◆ **What the exercise asks**
The answer is to be an exact copy of the lines below running from the line with "Q3: PNP 2N2907" down to the line with "R1: 6.8k (AUX2, VCC) -> none", both ends included, and nothing more.
-------- Records shown
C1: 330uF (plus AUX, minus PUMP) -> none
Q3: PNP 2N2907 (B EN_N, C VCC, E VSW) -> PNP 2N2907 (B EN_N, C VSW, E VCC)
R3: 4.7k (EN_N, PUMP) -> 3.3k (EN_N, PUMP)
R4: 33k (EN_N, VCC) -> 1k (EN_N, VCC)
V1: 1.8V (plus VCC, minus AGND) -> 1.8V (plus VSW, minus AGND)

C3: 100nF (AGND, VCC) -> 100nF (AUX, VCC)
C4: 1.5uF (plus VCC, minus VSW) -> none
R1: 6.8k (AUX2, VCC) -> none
----------------
-------- Records shown
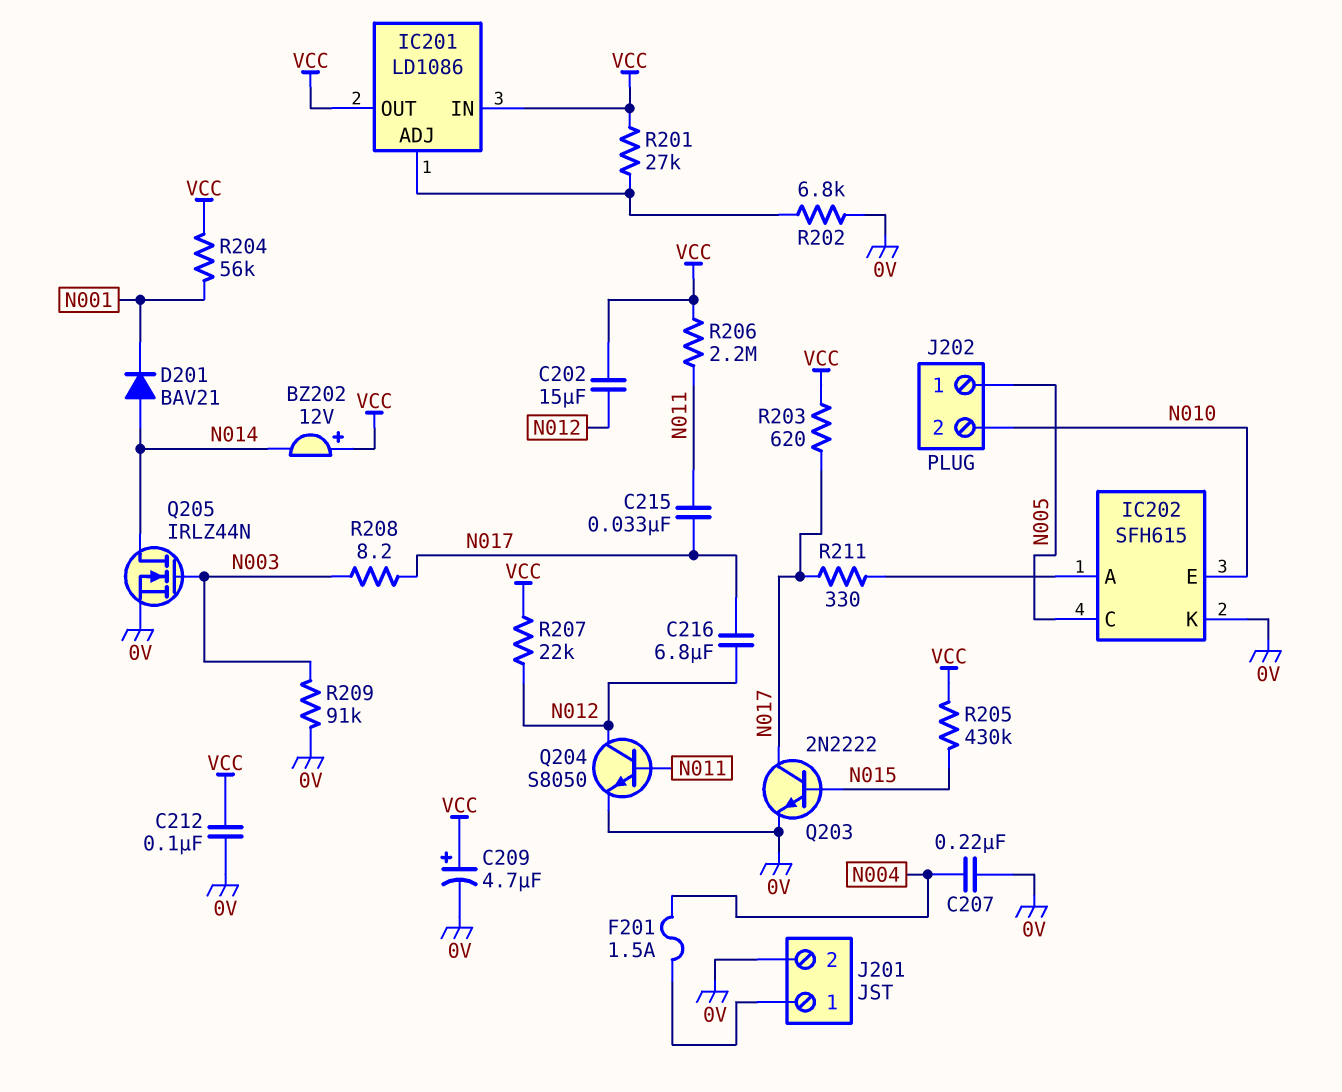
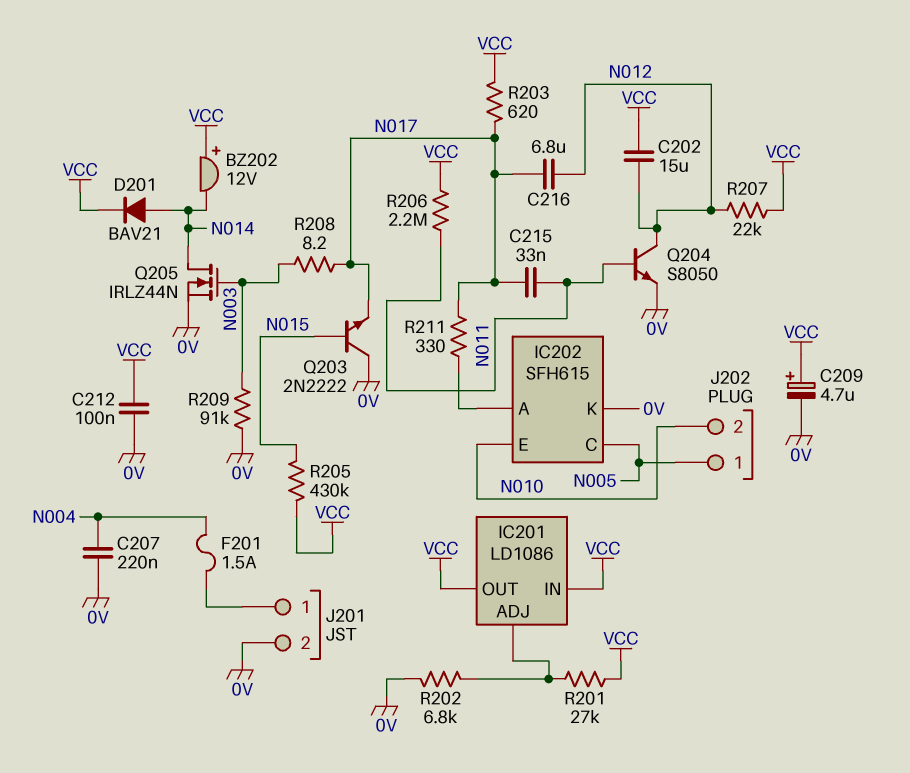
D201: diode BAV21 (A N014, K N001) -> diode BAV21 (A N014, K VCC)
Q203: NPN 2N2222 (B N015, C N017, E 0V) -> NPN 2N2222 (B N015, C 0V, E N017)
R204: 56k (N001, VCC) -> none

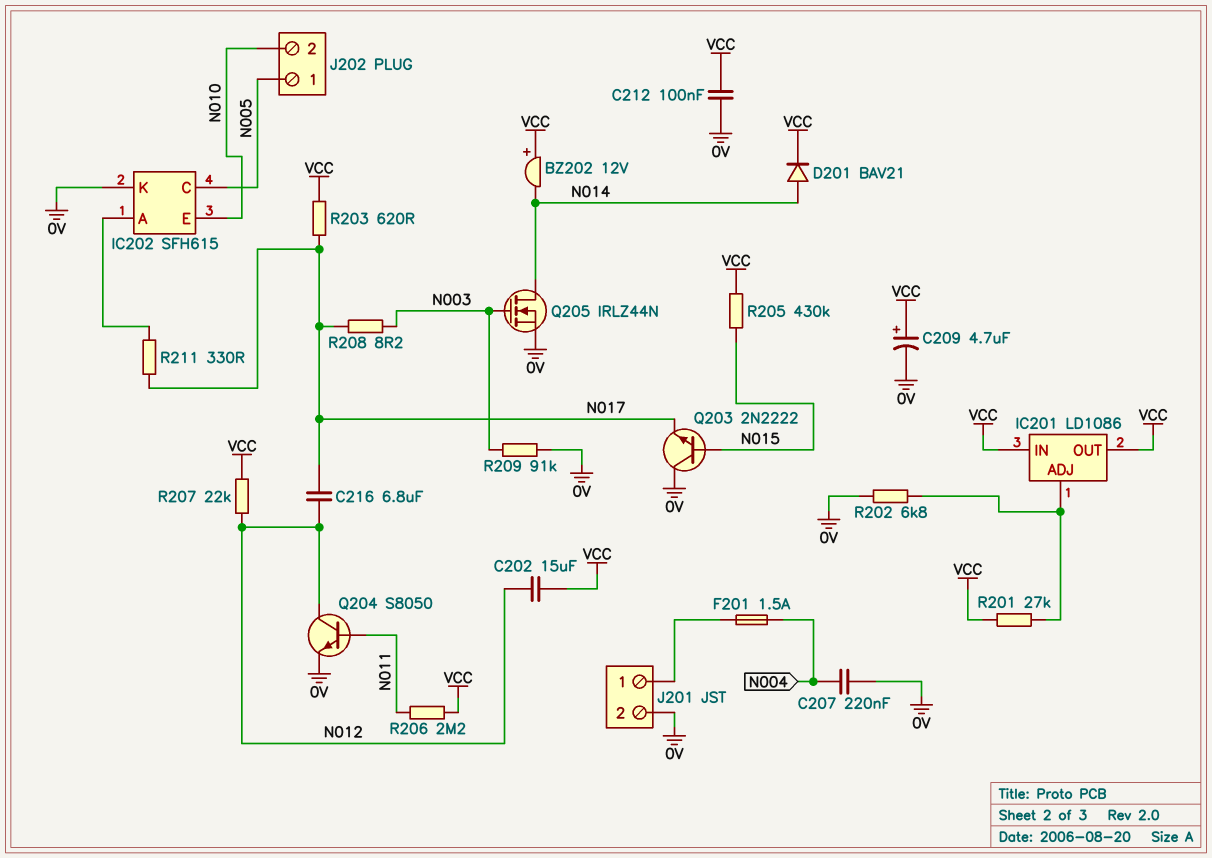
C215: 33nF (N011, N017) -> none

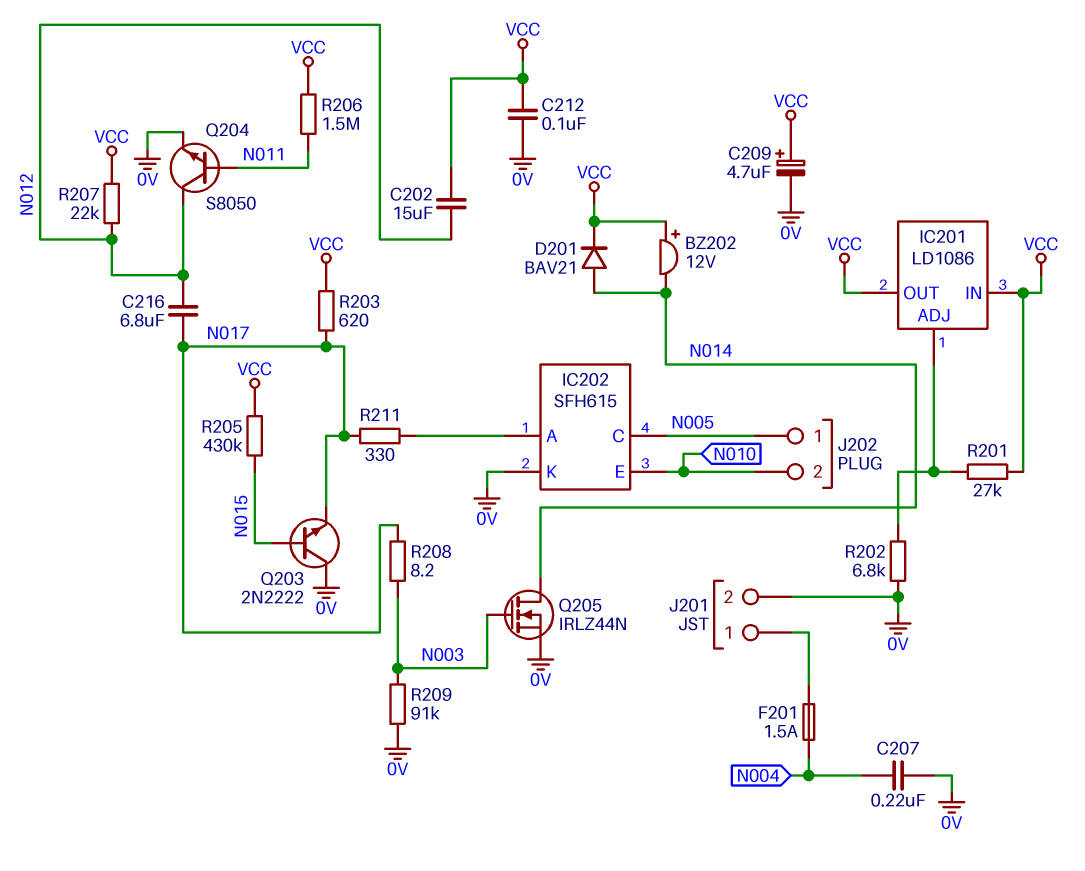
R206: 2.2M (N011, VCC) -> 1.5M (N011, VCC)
----------------
◆ **Solution below**
Q3: PNP 2N2907 (B EN_N, C VCC, E VSW) -> PNP 2N2907 (B EN_N, C VSW, E VCC)
R3: 4.7k (EN_N, PUMP) -> 3.3k (EN_N, PUMP)
R4: 33k (EN_N, VCC) -> 1k (EN_N, VCC)
V1: 1.8V (plus VCC, minus AGND) -> 1.8V (plus VSW, minus AGND)

C3: 100nF (AGND, VCC) -> 100nF (AUX, VCC)
C4: 1.5uF (plus VCC, minus VSW) -> none
R1: 6.8k (AUX2, VCC) -> none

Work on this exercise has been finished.